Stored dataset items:
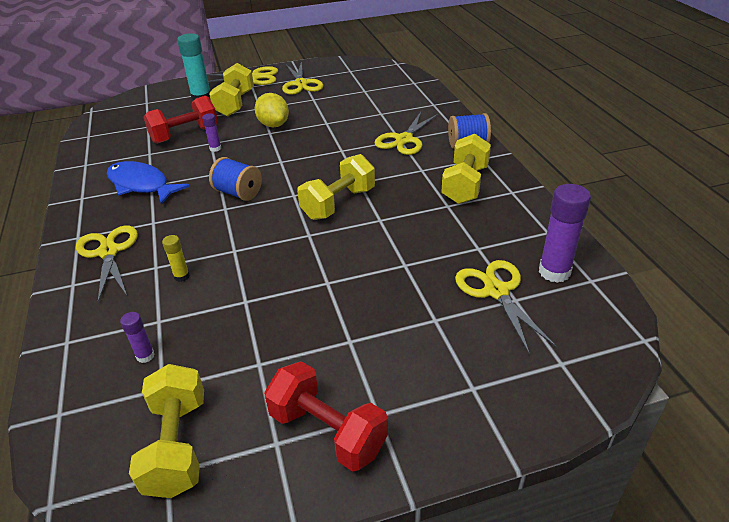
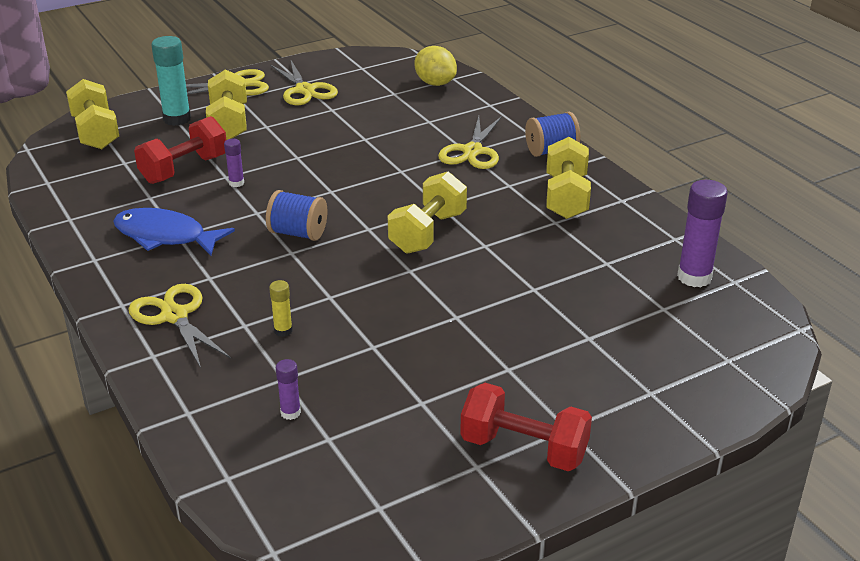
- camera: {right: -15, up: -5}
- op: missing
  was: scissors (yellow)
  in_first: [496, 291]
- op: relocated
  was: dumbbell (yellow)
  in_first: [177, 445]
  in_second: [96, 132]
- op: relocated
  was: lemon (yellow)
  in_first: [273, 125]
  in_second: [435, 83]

_Task to carry out_
Reproduce exactly the line containing "was: dumbbell (yellow)" and every line after it through the end of the records above, and nothing else.

_Reply to the task_
  was: dumbbell (yellow)
  in_first: [177, 445]
  in_second: [96, 132]
- op: relocated
  was: lemon (yellow)
  in_first: [273, 125]
  in_second: [435, 83]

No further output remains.